Please give back the listing exactly, without any of its pictures.

----

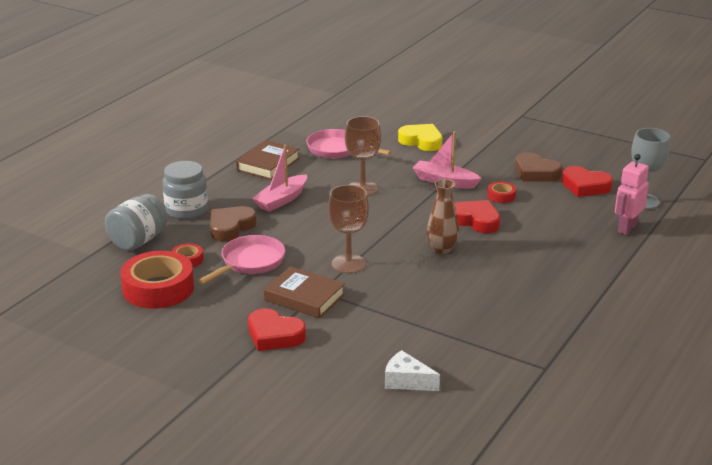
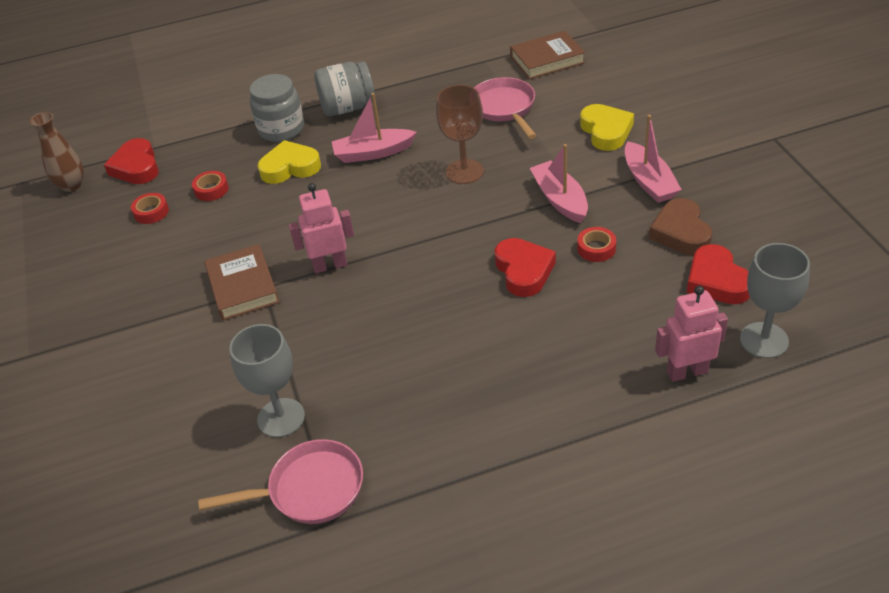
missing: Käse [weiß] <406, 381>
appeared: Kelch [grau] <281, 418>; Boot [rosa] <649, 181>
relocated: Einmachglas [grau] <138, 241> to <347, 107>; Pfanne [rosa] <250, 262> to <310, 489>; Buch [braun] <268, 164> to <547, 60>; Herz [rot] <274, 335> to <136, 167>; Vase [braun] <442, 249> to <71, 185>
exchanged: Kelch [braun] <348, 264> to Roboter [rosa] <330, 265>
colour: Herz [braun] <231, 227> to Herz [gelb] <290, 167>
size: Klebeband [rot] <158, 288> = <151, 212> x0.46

----

## Task solution
missing: Käse [weiß] <406, 381>
appeared: Kelch [grau] <281, 418>; Boot [rosa] <649, 181>
relocated: Einmachglas [grau] <138, 241> to <347, 107>; Pfanne [rosa] <250, 262> to <310, 489>; Buch [braun] <268, 164> to <547, 60>; Herz [rot] <274, 335> to <136, 167>; Vase [braun] <442, 249> to <71, 185>
exchanged: Kelch [braun] <348, 264> to Roboter [rosa] <330, 265>
colour: Herz [braun] <231, 227> to Herz [gelb] <290, 167>
size: Klebeband [rot] <158, 288> = <151, 212> x0.46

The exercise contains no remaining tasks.